(Collected data entries)
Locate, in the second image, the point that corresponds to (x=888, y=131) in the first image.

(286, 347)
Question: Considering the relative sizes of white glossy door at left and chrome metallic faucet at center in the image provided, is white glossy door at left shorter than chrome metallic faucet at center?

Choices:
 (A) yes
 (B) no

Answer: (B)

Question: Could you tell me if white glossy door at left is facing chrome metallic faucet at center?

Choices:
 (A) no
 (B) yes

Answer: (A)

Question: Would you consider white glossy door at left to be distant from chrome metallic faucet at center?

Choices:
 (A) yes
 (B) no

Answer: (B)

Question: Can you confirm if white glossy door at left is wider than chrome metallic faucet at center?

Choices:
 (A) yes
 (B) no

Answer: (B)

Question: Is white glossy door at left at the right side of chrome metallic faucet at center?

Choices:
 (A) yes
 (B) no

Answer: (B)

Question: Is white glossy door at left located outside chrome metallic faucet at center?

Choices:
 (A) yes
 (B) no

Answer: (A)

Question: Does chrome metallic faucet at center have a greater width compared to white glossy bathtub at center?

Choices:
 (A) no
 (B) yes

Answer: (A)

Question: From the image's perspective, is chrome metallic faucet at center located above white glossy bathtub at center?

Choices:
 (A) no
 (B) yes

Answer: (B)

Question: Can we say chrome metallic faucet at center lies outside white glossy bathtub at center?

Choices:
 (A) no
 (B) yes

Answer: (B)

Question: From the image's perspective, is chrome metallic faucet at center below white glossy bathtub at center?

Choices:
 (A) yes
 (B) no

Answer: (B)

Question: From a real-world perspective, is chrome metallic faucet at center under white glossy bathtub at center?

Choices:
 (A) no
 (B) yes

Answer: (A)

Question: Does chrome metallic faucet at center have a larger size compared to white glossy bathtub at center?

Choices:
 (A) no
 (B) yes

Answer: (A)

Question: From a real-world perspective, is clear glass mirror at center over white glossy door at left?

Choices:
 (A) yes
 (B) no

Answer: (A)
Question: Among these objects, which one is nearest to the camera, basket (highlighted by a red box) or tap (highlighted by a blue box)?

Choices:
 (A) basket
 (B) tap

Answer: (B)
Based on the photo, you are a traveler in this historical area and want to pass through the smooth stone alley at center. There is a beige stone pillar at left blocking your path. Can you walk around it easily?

(BRIEF): Which lines in the listing above contain the word "perspective" with matching case? Copy each of those lines in full.

(RESPONSE TO THIS EXERCISE):
Question: From the image's perspective, is chrome metallic faucet at center located above white glossy bathtub at center?
Question: From the image's perspective, is chrome metallic faucet at center below white glossy bathtub at center?
Question: From a real-world perspective, is chrome metallic faucet at center under white glossy bathtub at center?
Question: From a real-world perspective, is clear glass mirror at center over white glossy door at left?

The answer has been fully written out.